Coordinate-based object records —

"""

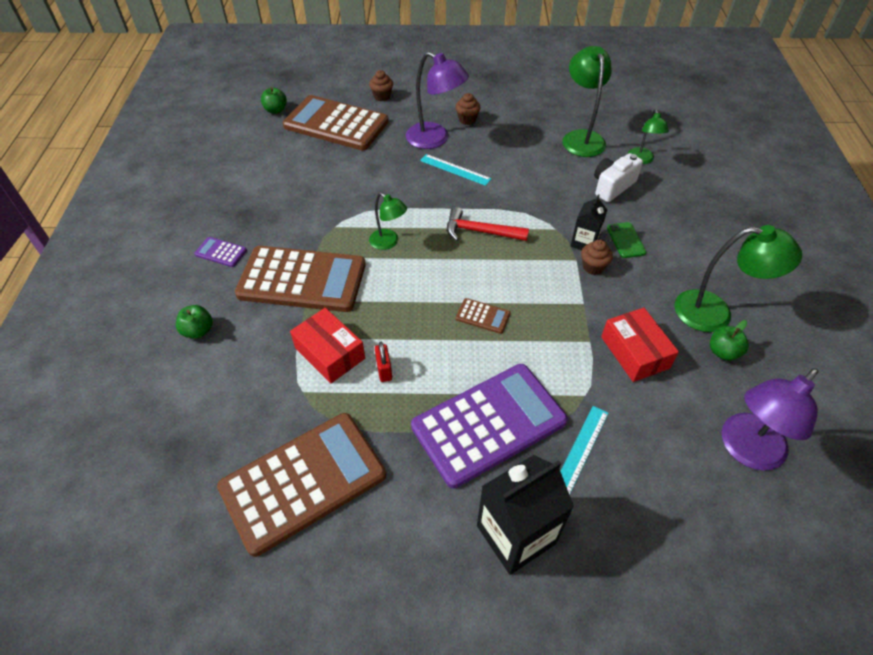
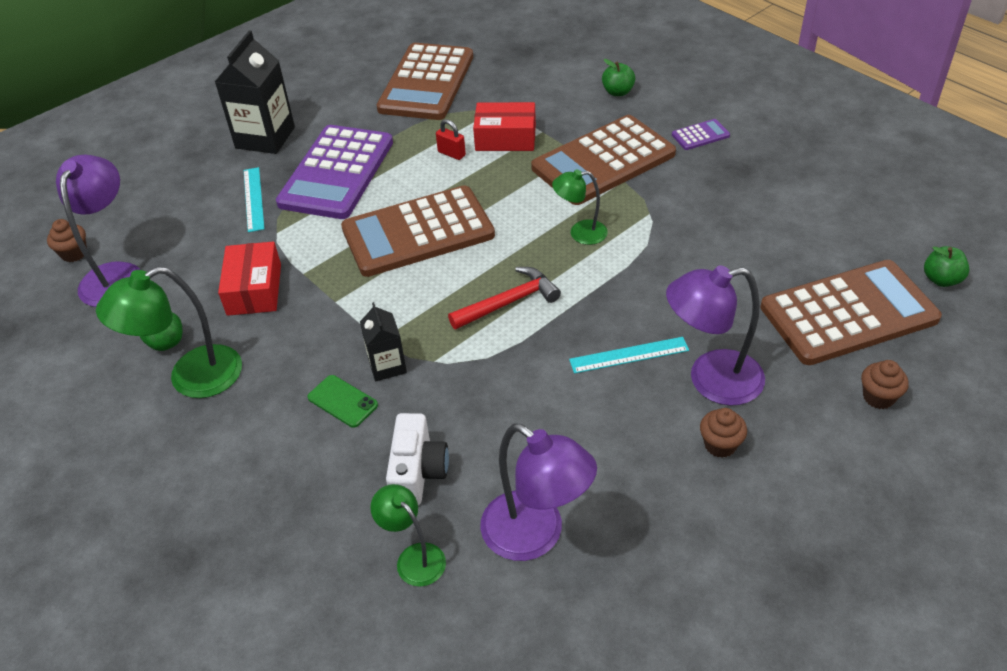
camera: 140 degrees right, 5 degrees down
brown calculator [456,298,510,334] -> brown calculator [341,185,495,277], size x2.48
green lamp [562,46,612,157] -> purple lamp [480,423,597,561]
brown cupcake [581,240,613,275] -> brown cupcake moved to [47,219,87,262]
red box [601,308,679,382] -> red box turned 60 degrees clockwise [218,242,281,316]

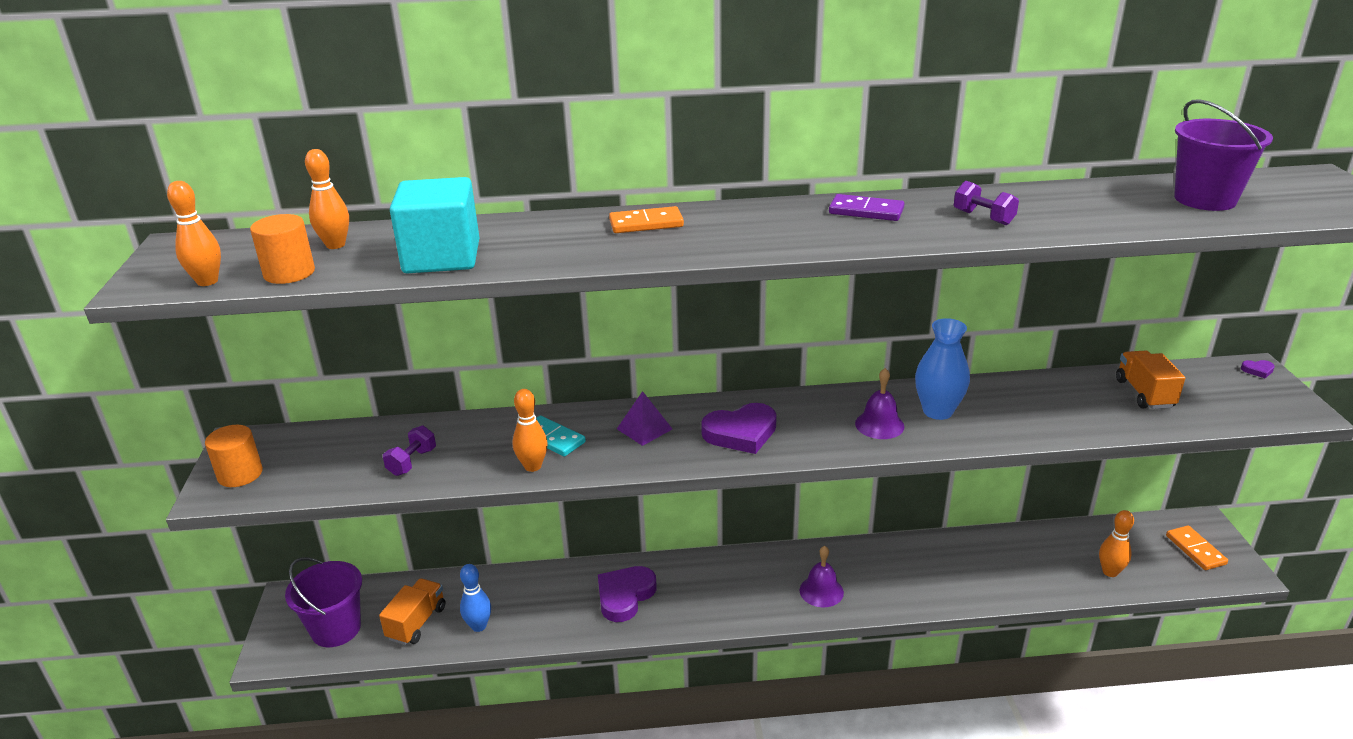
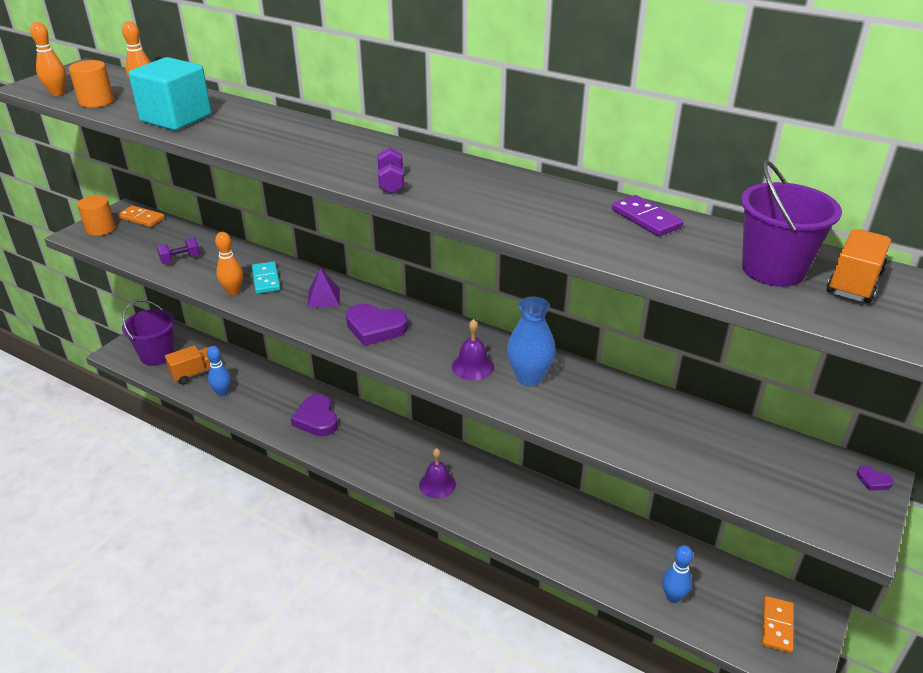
camera: 35 degrees right, 5 degrees up
purple heart [598,566,657,622] -> purple heart turned 90 degrees counterclockwise [291,394,338,436]
orange domino [609,206,684,233] -> orange domino moved to [117,205,165,227]
purple domino [829,194,904,221] -> purple domino moved to [612,195,683,236]
purple dumbbell [954,181,1019,225] -> purple dumbbell moved to [377,147,404,194]
orange bowling pin [1099,510,1134,577] -> blue bowling pin [662,545,693,603]
orange truck [1116,350,1185,409] -> orange truck moved to [827,229,891,303]

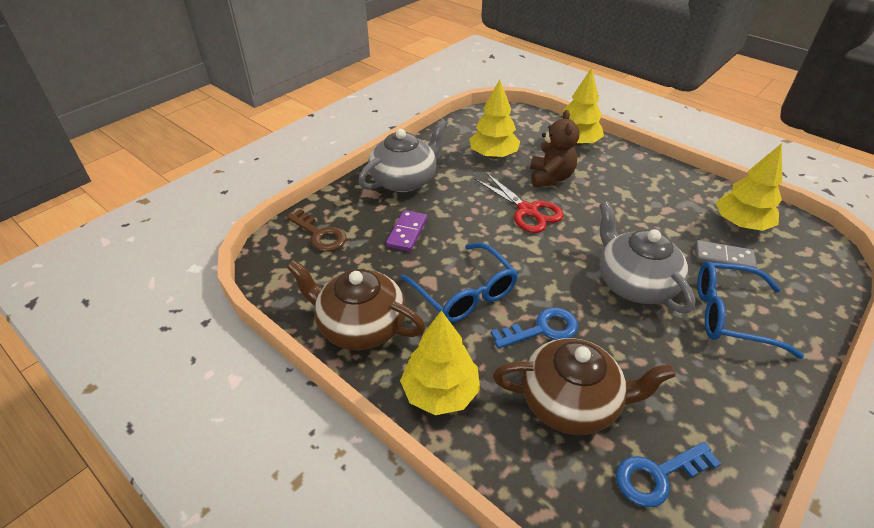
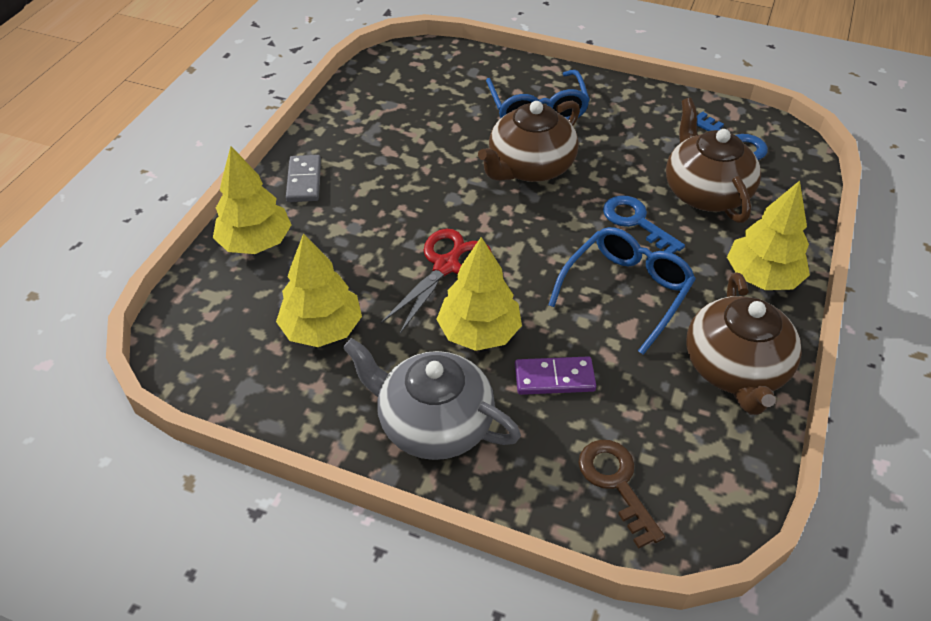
camera: 110 degrees left, 5 degrees up
brown key [287,209,347,252] -> brown key turned 45 degrees counterclockwise [578,440,665,549]
brown teddy bear [530,110,580,187] -> none
grey teapot [599,202,695,313] -> brown teapot [478,100,580,182]
grey domino [695,240,757,268] -> grey domino moved to [286,155,321,202]
yellow tree [716,143,782,231] -> yellow tree moved to [436,237,522,351]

"""

For every line in the data above that has the string "turned", return that line.

Answer to the exercise —
red box [601,308,679,382] -> red box turned 60 degrees clockwise [218,242,281,316]
purple heart [598,566,657,622] -> purple heart turned 90 degrees counterclockwise [291,394,338,436]
brown key [287,209,347,252] -> brown key turned 45 degrees counterclockwise [578,440,665,549]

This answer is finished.